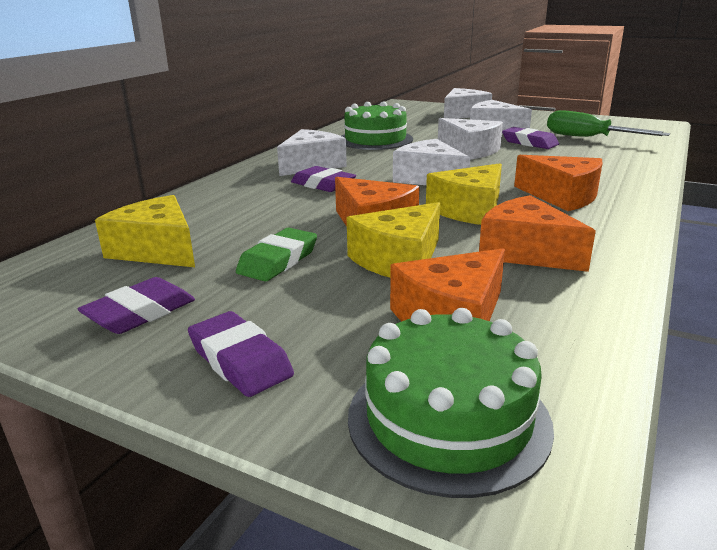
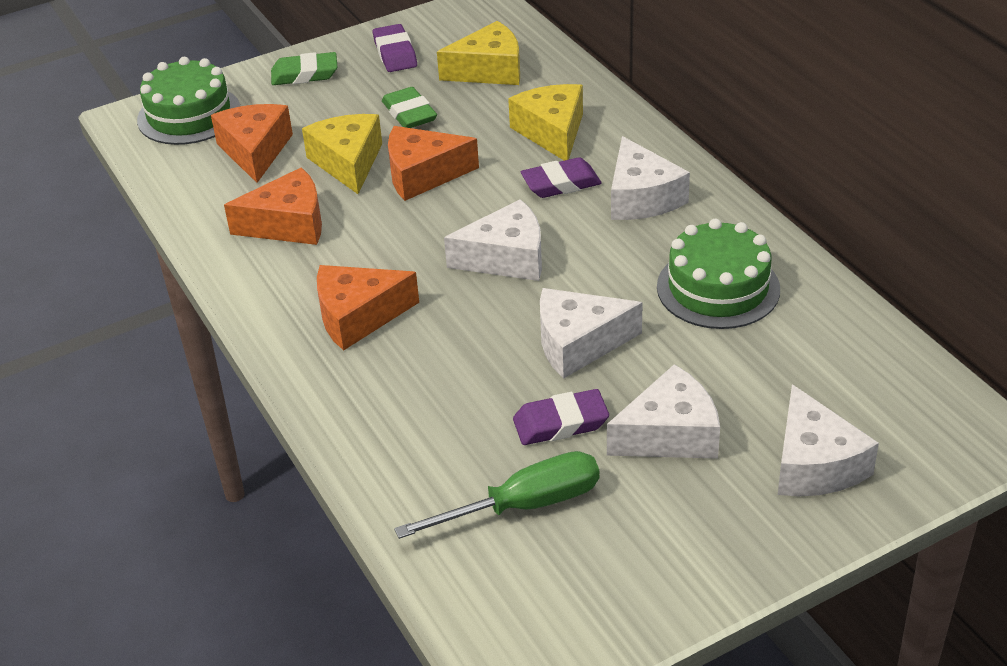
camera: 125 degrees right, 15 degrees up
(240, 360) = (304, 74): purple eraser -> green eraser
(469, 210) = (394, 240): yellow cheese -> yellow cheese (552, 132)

* * *

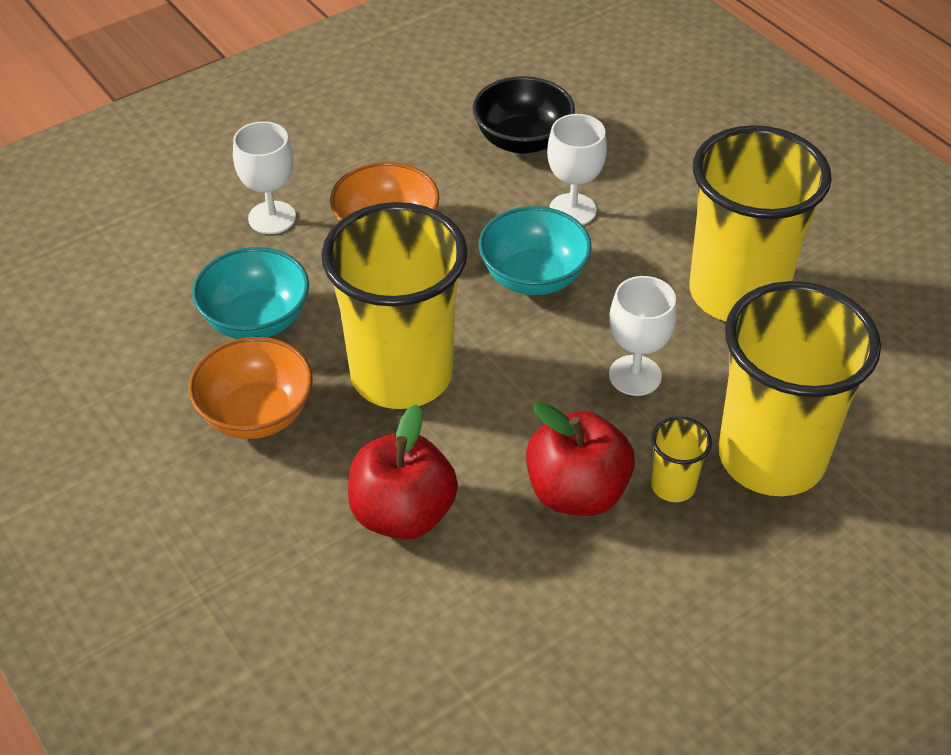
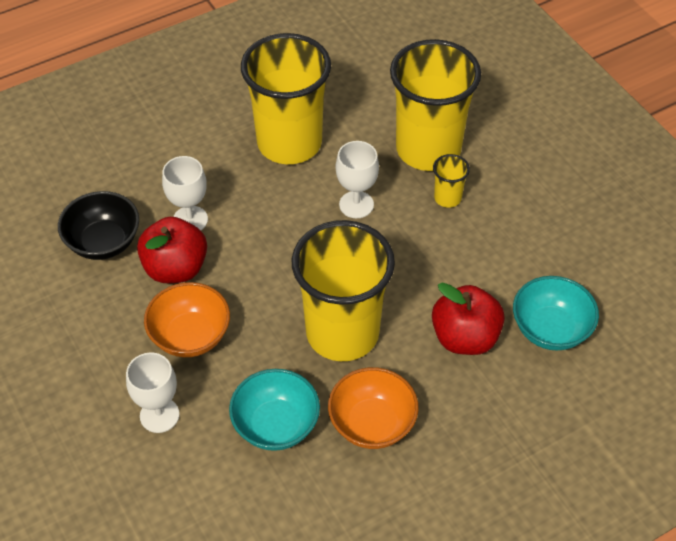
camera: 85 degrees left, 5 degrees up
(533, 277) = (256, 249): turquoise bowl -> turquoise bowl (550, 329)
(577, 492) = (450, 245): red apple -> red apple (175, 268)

Required action: After locating the line holding "camera: 125 degrees right, 15 degrees up" above, output exactly that line and every line after it through the line holding "(469, 210) = (394, 240): yellow". Include nothing else.

Answer space:
camera: 125 degrees right, 15 degrees up
(240, 360) = (304, 74): purple eraser -> green eraser
(469, 210) = (394, 240): yellow cheese -> yellow cheese (552, 132)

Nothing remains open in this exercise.